All lines with the word "purple" are to be found and copied from the listing.

Information shown:
↓↓↓
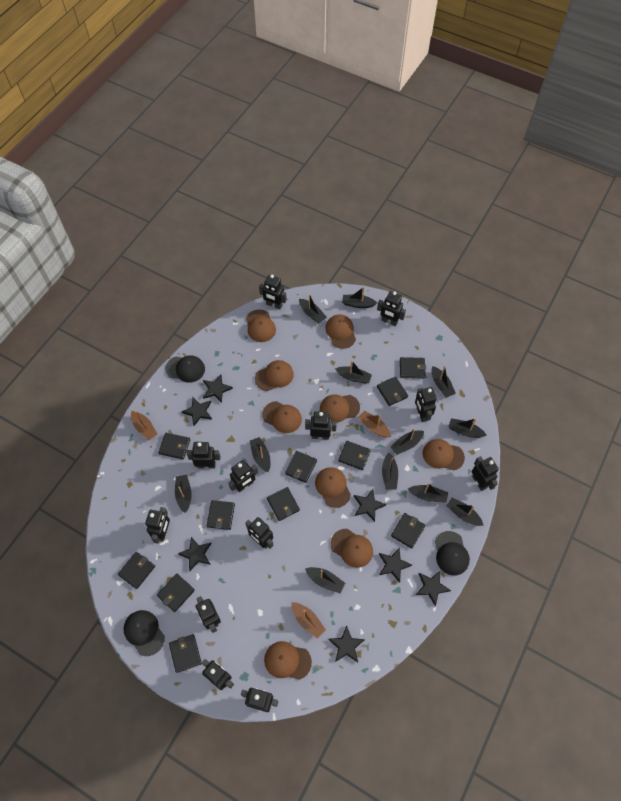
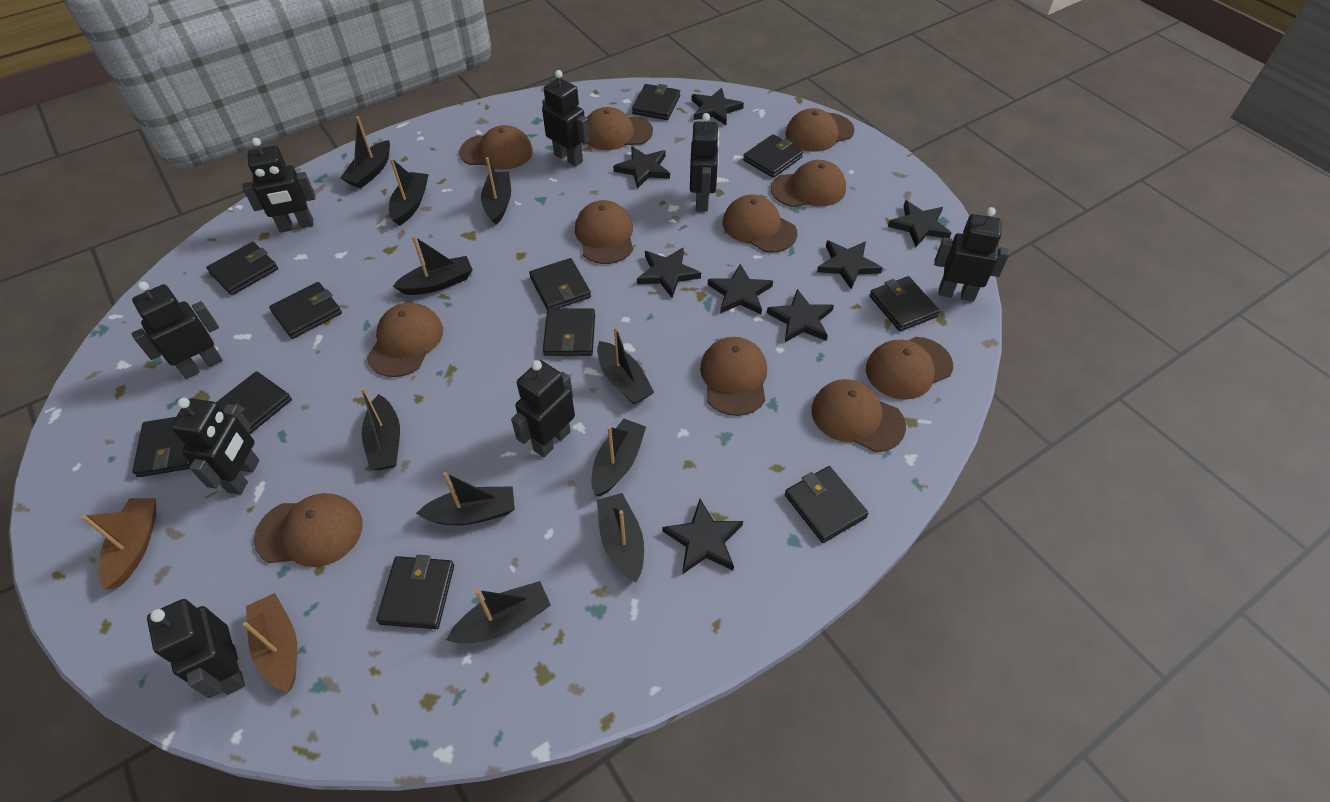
black boat: 12 -> 10
black cap: 3 -> 0
black robot: 12 -> 8
black star: 7 -> 8
brown boat: 3 -> 2
brown cap: 9 -> 11

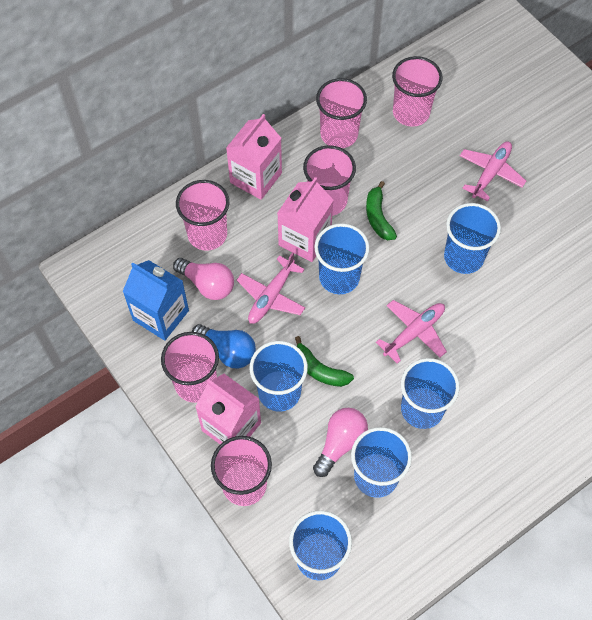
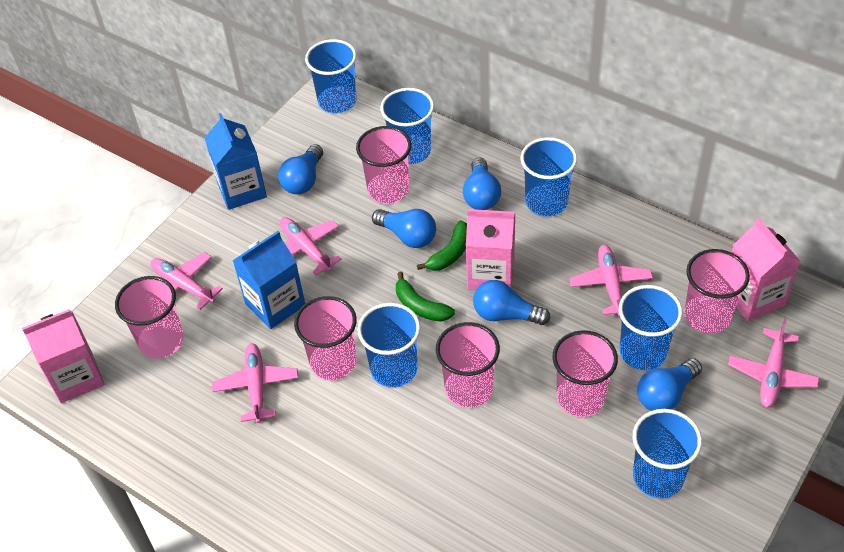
blue carton: 1 -> 2
blue light bulb: 1 -> 5
pink light bulb: 2 -> 0
pink plane: 3 -> 5

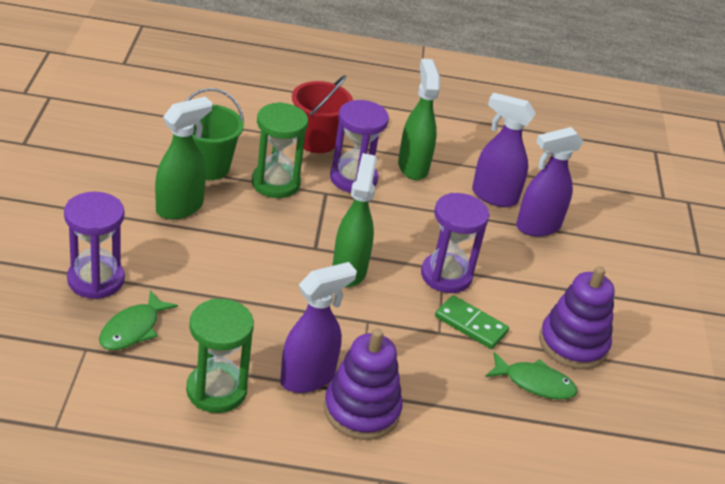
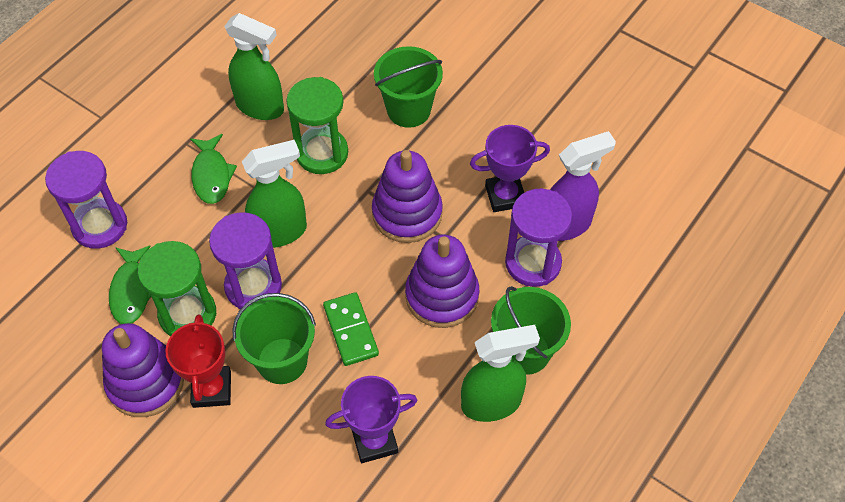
green bucket: 1 -> 3
purple spray bottle: 3 -> 1
purple stacking toy: 2 -> 3
purple trophy: 0 -> 2
red bucket: 1 -> 0
red trophy: 0 -> 1

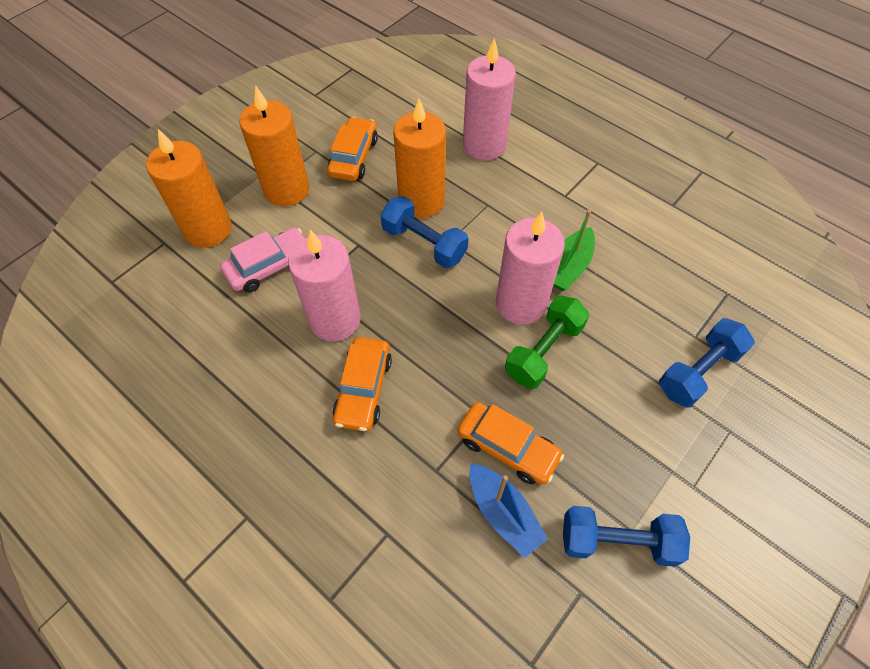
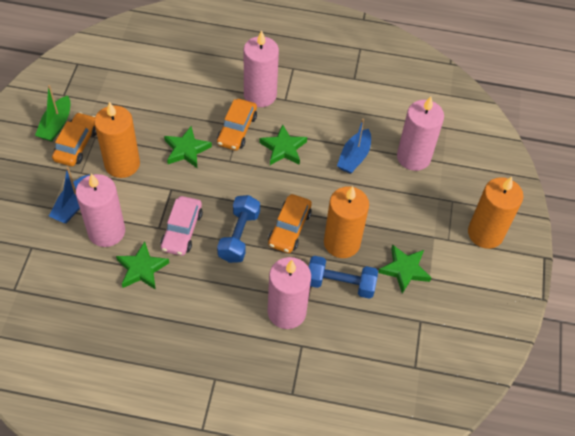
blue boat: 1 -> 2
blue dumbbell: 3 -> 2
green dumbbell: 1 -> 0
green star: 0 -> 4
pink candle: 3 -> 4

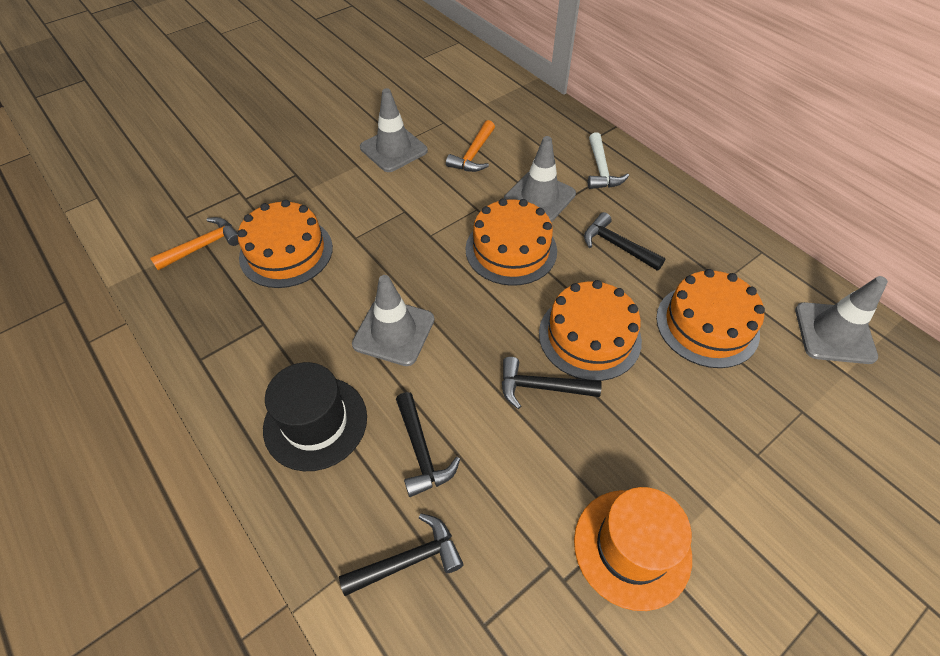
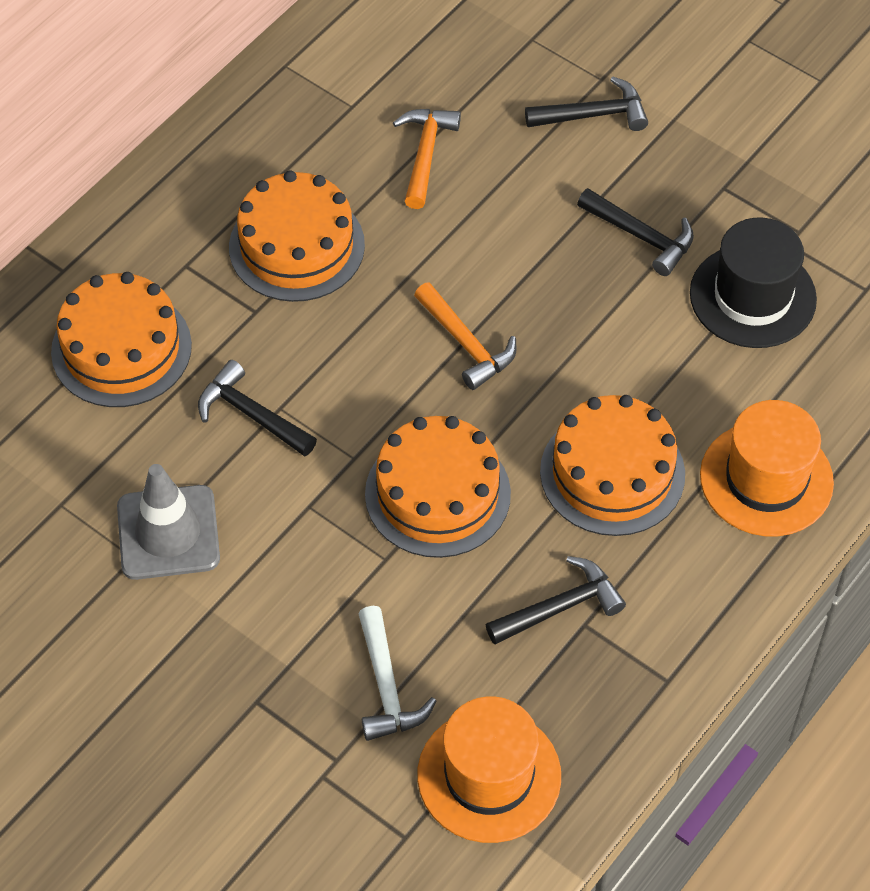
grey traffic cone: 4 -> 1
orange hat: 1 -> 2

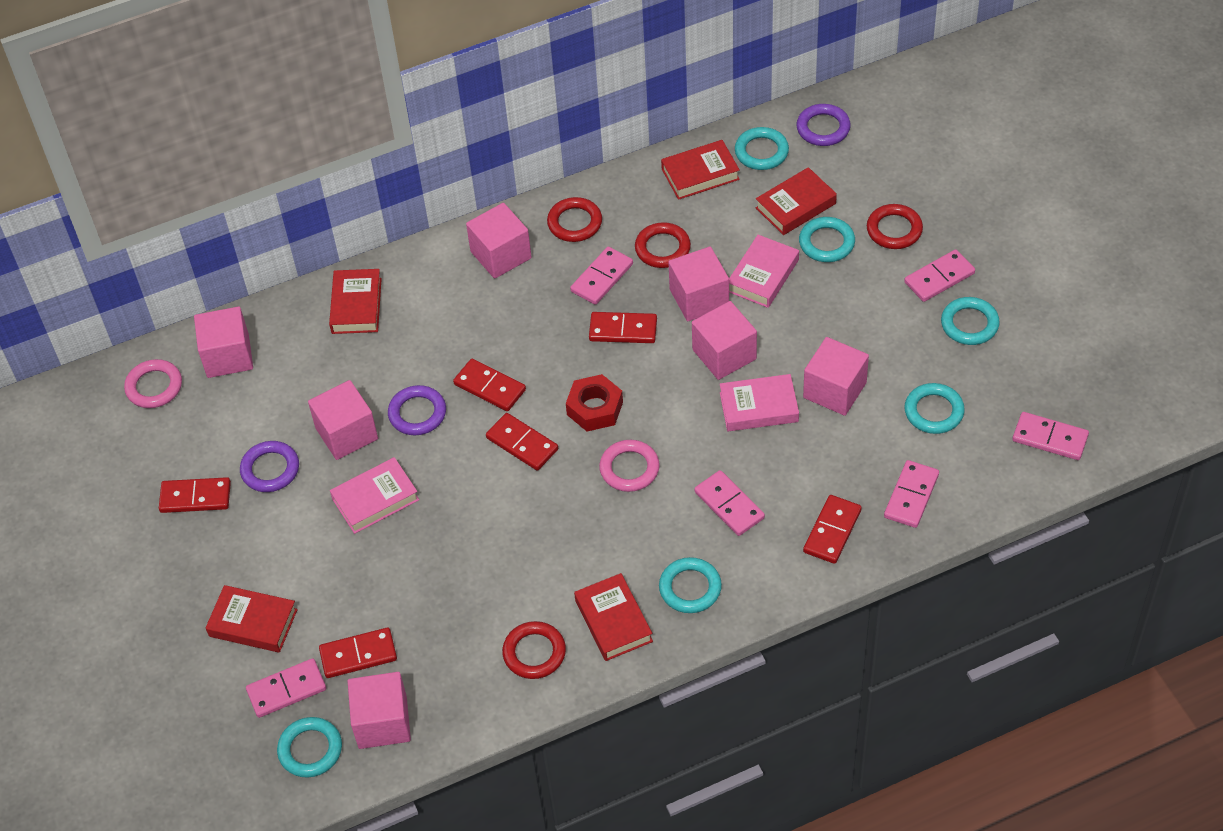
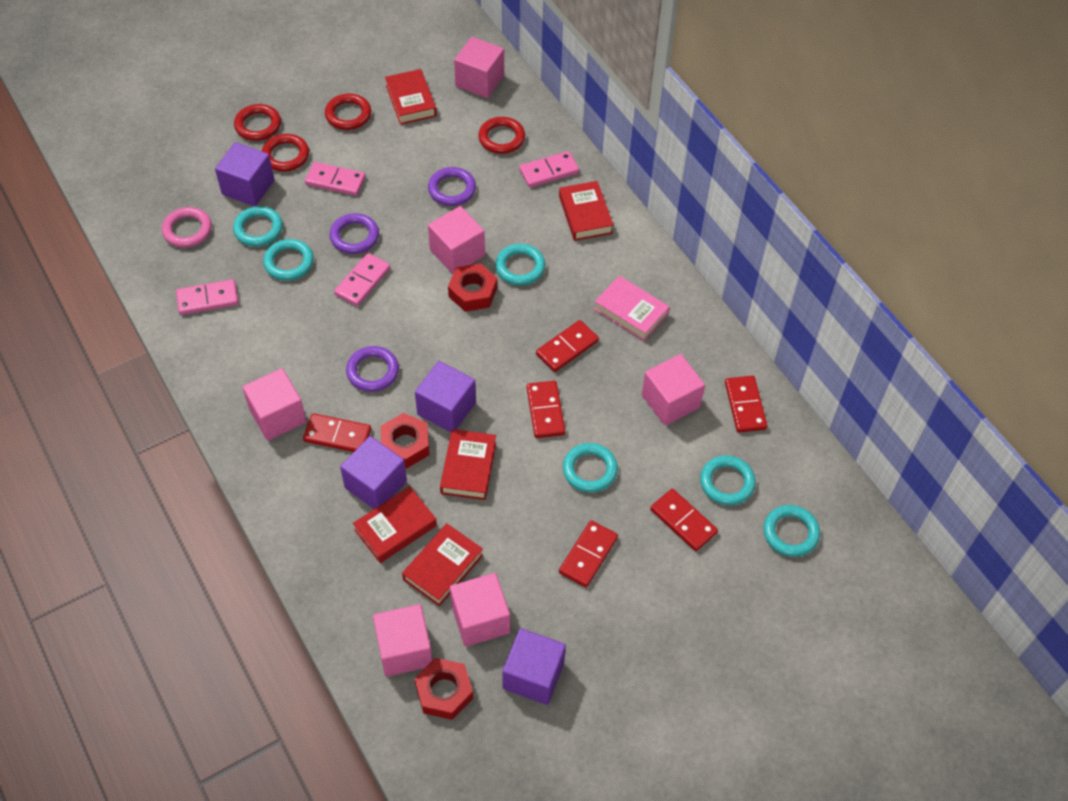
pink book: 3 -> 1
pink cube: 7 -> 6
pink domino: 6 -> 4
pink ring: 2 -> 1
purple cube: 0 -> 4
red nut: 1 -> 3

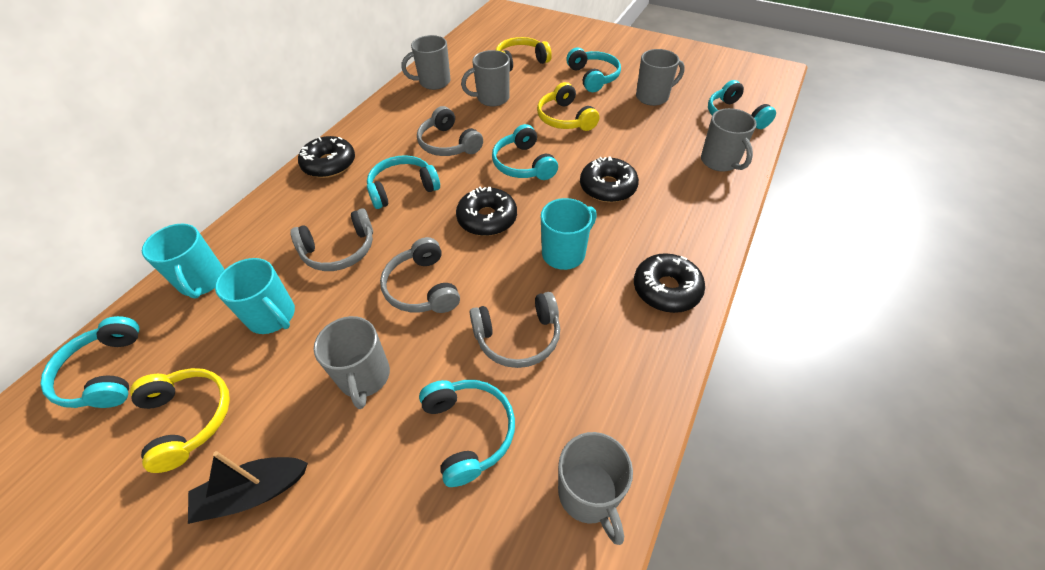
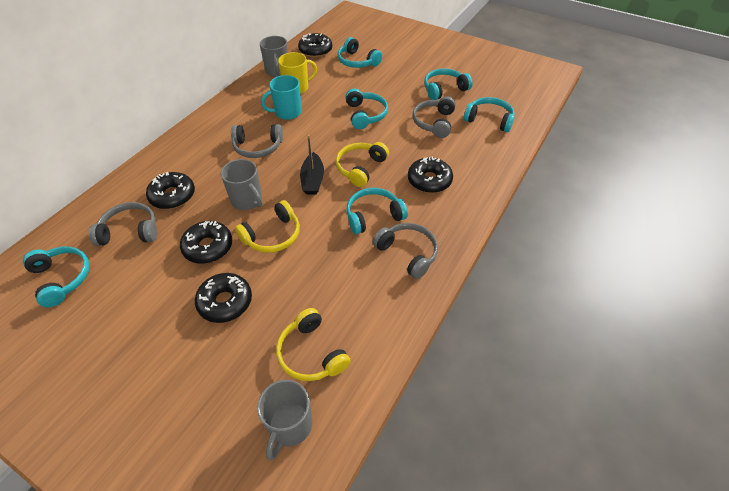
black donut: 4 -> 5
grey mug: 6 -> 3
turquoise mug: 3 -> 1
yellow mug: 0 -> 1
↑↑↑
The answer:
purple spray bottle: 3 -> 1
purple stacking toy: 2 -> 3
purple trophy: 0 -> 2
purple cube: 0 -> 4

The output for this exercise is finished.